▸ SET TASK:
Copy the lines of the data below word for word, starting at the line that contains "cyan L-shape: moved 1 px down" and ending at the line that contains "green circle: moved 4 px left, 3 px down", with both of those lines included.
________
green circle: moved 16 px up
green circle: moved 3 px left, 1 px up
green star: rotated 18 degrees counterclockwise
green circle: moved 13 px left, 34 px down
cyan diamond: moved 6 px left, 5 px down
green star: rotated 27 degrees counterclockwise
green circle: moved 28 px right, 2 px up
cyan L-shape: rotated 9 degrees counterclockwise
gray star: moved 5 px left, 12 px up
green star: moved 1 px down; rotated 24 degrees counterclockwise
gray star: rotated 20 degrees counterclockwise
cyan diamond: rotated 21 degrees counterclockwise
________
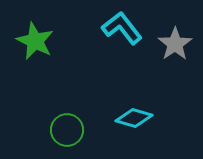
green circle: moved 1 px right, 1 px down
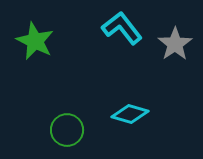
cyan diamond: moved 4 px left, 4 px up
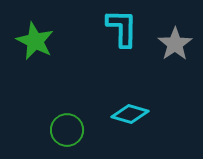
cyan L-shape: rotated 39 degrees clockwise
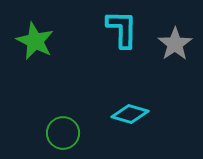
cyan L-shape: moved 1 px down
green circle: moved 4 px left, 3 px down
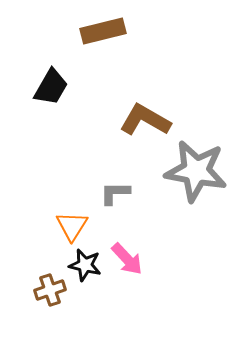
________
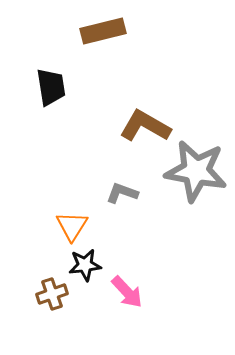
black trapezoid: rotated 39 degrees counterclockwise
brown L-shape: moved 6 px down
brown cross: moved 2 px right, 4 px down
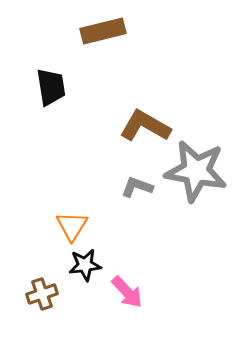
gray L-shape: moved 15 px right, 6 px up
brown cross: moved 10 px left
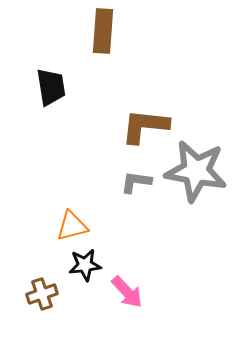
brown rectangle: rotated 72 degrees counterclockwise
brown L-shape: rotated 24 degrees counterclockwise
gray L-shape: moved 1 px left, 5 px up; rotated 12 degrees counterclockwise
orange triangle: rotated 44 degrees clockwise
________
▸ OUTPUT FOR THIS TASK:
cyan L-shape: moved 1 px down
green circle: moved 4 px left, 3 px down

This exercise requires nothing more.